■ Goal of the exercise: Without reproducing any image, print the listing below exactly.

Segment Open

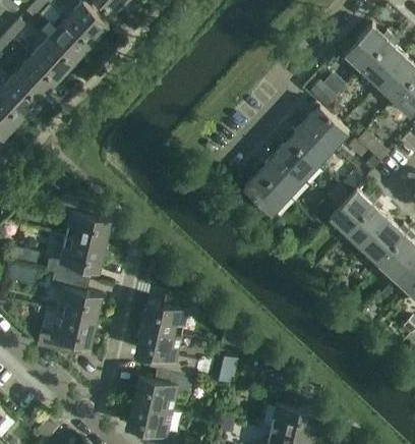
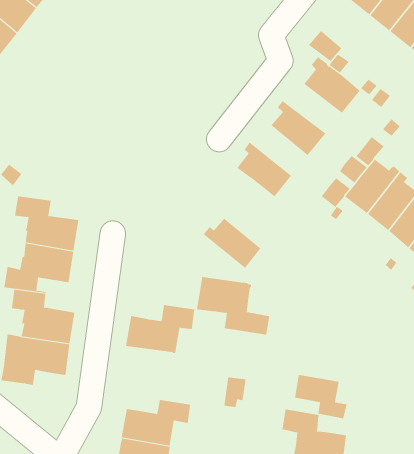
building: [284,124,332,166] -> none
building: [254,156,301,199] -> [203,218,261,269]
building: [134,327,194,379] -> [196,277,270,335]
building: none -> [294,374,347,419]

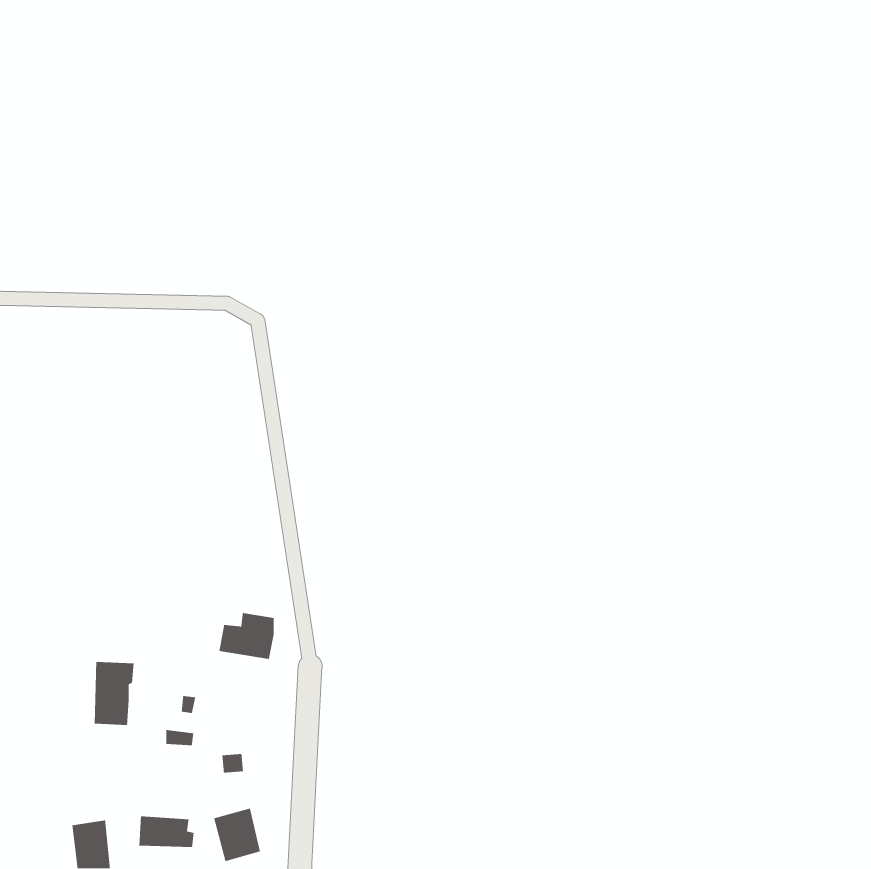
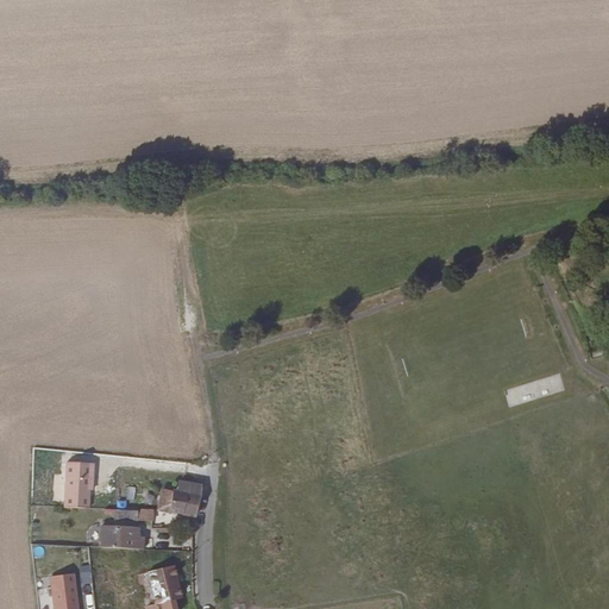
building: [218,612,275,660] -> [163,482,202,515]
building: [138,816,195,848] -> [101,526,140,548]

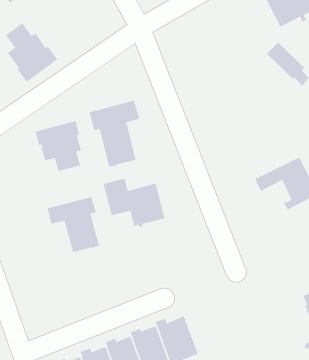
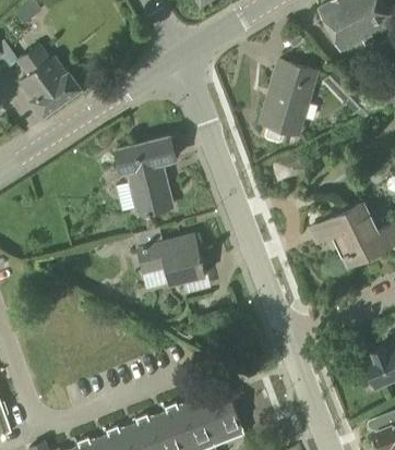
building: none -> [263,60,316,141]
building: [35,120,82,172] -> none
building: [47,196,100,253] -> none

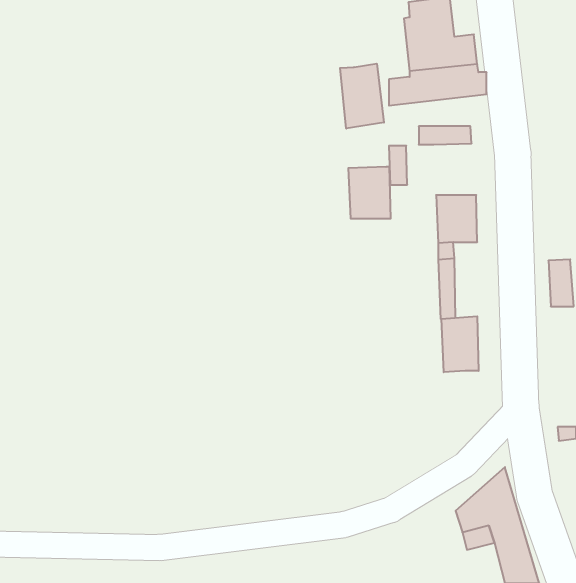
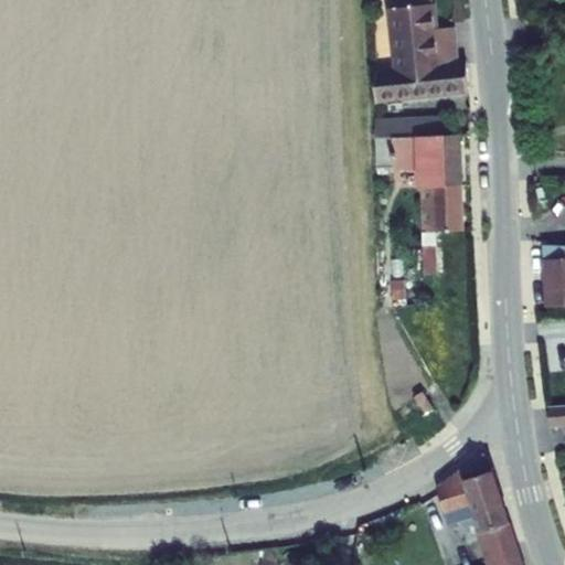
building: [340,64,384,129] -> none
building: [348,167,391,219] -> [417,138,458,188]
building: [442,316,479,372] -> none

Segment Closed

■ Result of the task:
building: [284,124,332,166] -> none
building: [254,156,301,199] -> [203,218,261,269]
building: [134,327,194,379] -> [196,277,270,335]
building: none -> [294,374,347,419]

building: [218,612,275,660] -> [163,482,202,515]
building: [138,816,195,848] -> [101,526,140,548]

building: none -> [263,60,316,141]
building: [35,120,82,172] -> none
building: [47,196,100,253] -> none

building: [340,64,384,129] -> none
building: [348,167,391,219] -> [417,138,458,188]
building: [442,316,479,372] -> none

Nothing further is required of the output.